• _WHAT IS BEING ASKED_
Every line in the data below that includes "gift" belongs in the answer, copied as it stands.

• _DATA EXCERPTS_
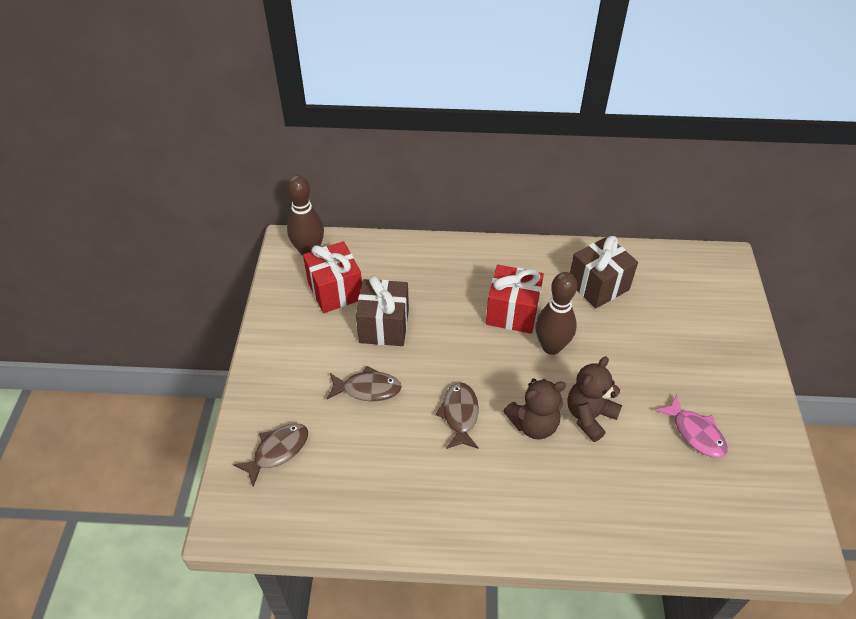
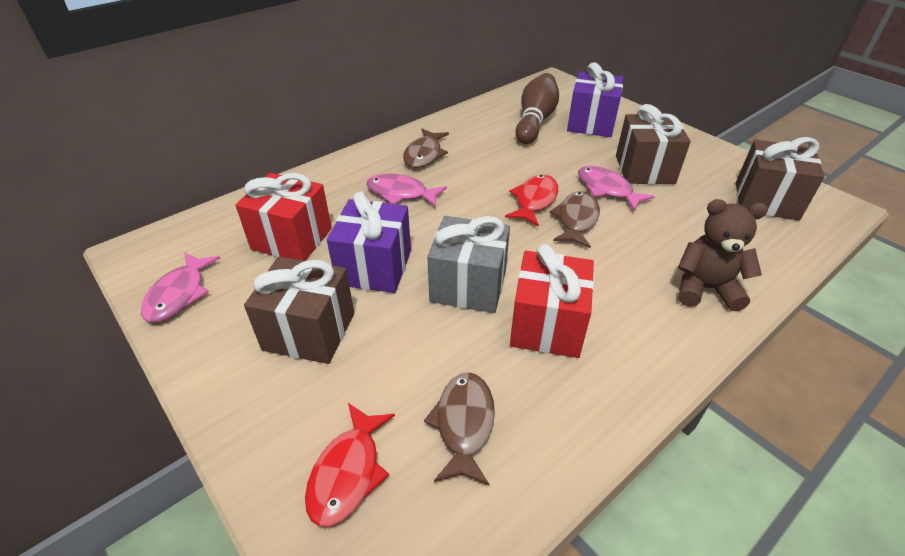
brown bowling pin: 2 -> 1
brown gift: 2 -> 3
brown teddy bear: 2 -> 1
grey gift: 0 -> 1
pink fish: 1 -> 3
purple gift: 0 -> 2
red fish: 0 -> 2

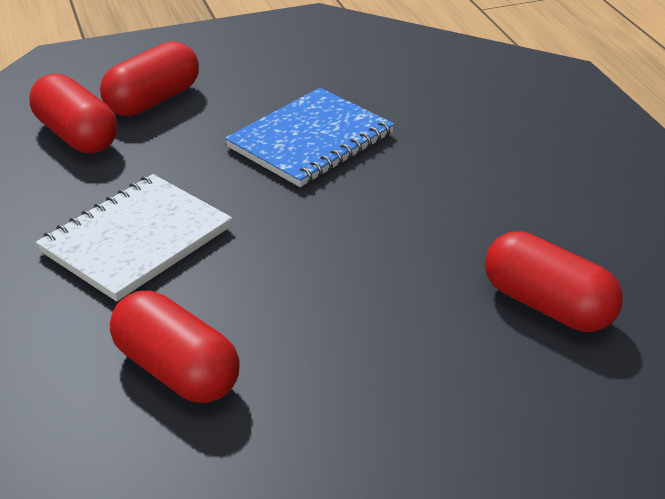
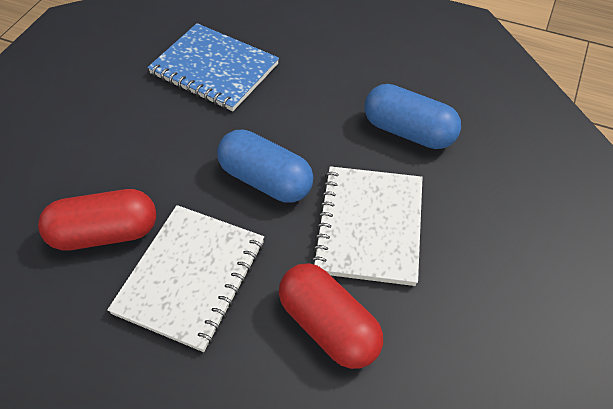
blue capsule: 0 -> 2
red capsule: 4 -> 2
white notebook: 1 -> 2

• _ANSWER SECTION_
brown gift: 2 -> 3
grey gift: 0 -> 1
purple gift: 0 -> 2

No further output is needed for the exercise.